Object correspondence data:
---
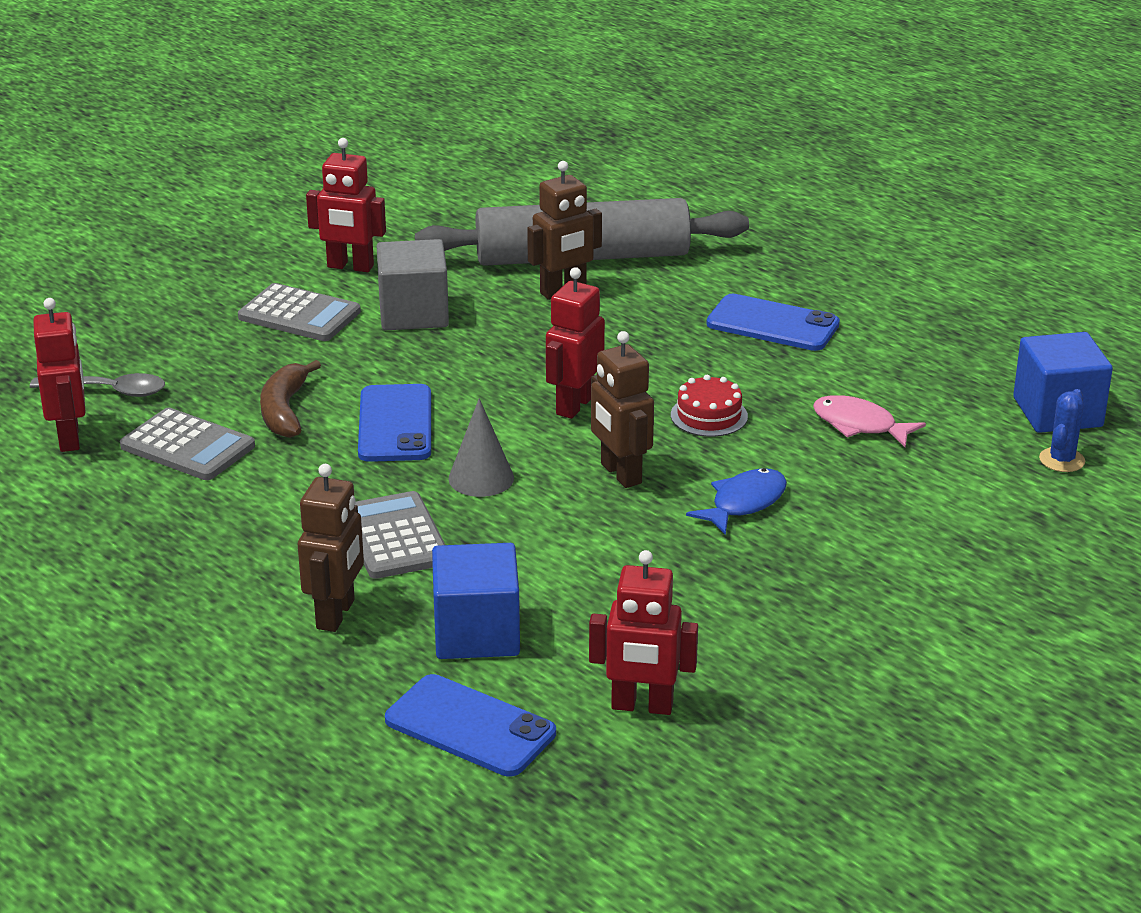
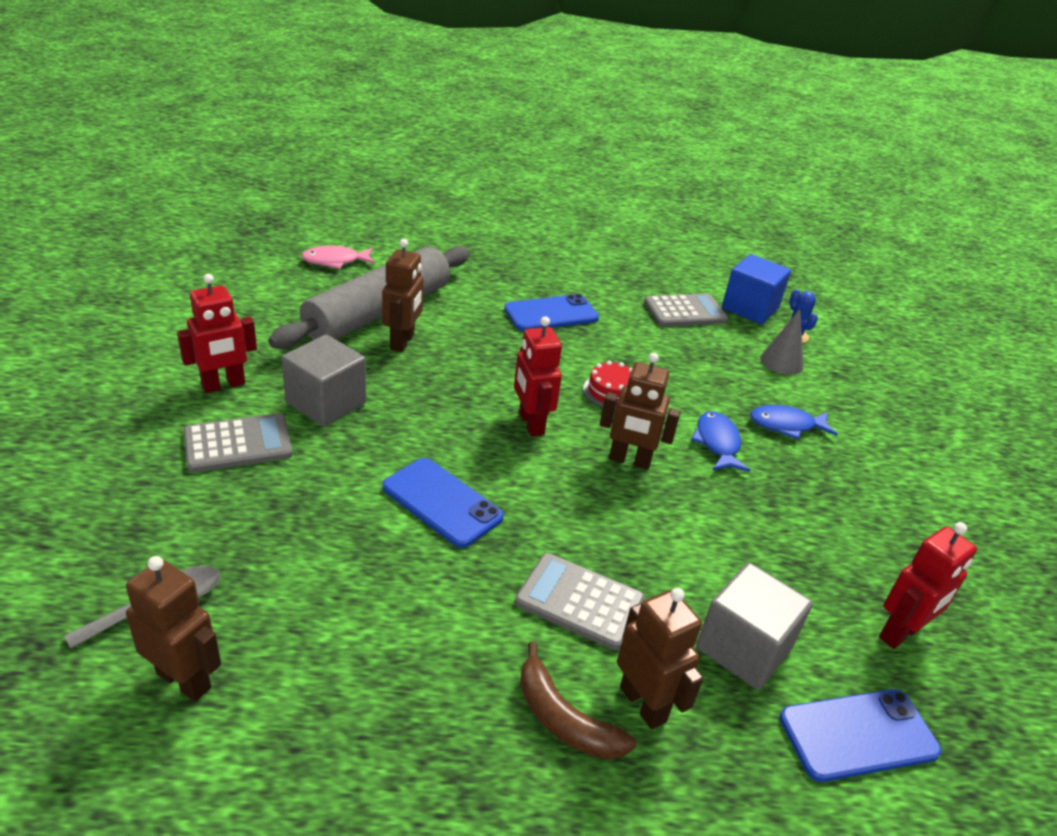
camera: 50 degrees left, 5 degrees up
red robot [33,298,86,452] -> brown robot [126,556,221,702]
grey calculator [120,408,255,480] -> grey calculator moved to [644,294,728,327]
brown banana [260,360,321,438] -> brown banana moved to [520,641,636,760]
blue cube [432,543,520,659] -> grey cube [696,562,813,690]
grey cone [448,398,514,497] -> grey cone moved to [760,309,804,375]
pink fish [813,395,926,447] -> pink fish moved to [302,246,375,269]
none -> blue fish [750,405,838,440]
---
§ **What the task asks**
In the entries above, copy the lines from the one that contains "pink fish [813,395,926,447]" through the last line, exactly as they appear.

§ **Your response**
pink fish [813,395,926,447] -> pink fish moved to [302,246,375,269]
none -> blue fish [750,405,838,440]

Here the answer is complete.